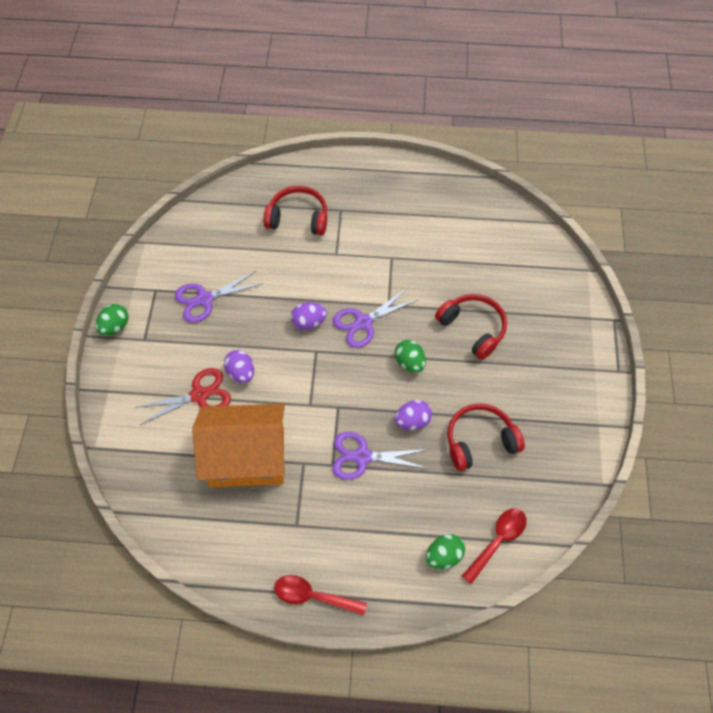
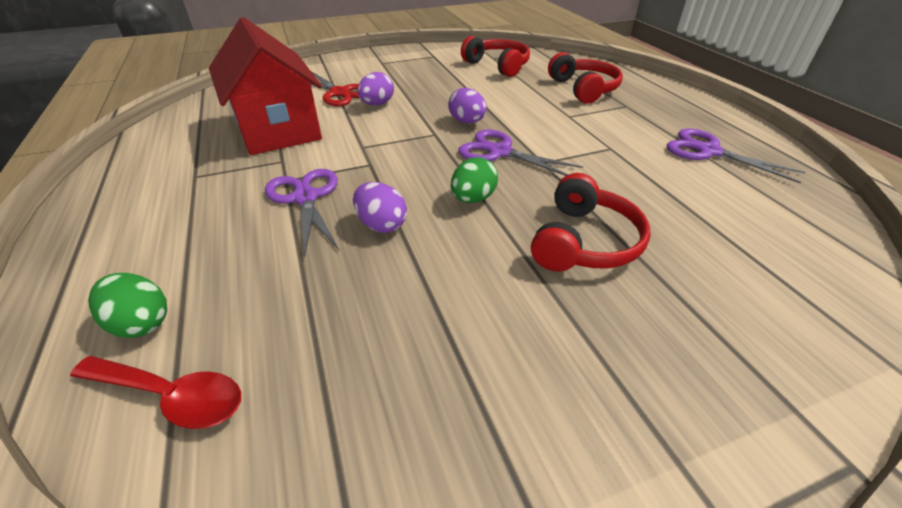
camera: 65 degrees right, 20 degrees down
(115, 326) = (385, 52): green egg -> none
(205, 299) = (444, 73): purple scissors -> purple scissors (708, 151)
(247, 457) = (278, 129): orange house -> red house
(313, 596) = (88, 211): red spoon -> none
(479, 441) = (382, 307): red headphones -> red headphones (497, 66)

— EXERCISE DETAILS —
Please copy exactly, and only, the lines from the line containing "(115, 326) = (385, 52): green egg -> none" through the last line of the records, with both ends included.

— EXERCISE SOLUTION —
(115, 326) = (385, 52): green egg -> none
(205, 299) = (444, 73): purple scissors -> purple scissors (708, 151)
(247, 457) = (278, 129): orange house -> red house
(313, 596) = (88, 211): red spoon -> none
(479, 441) = (382, 307): red headphones -> red headphones (497, 66)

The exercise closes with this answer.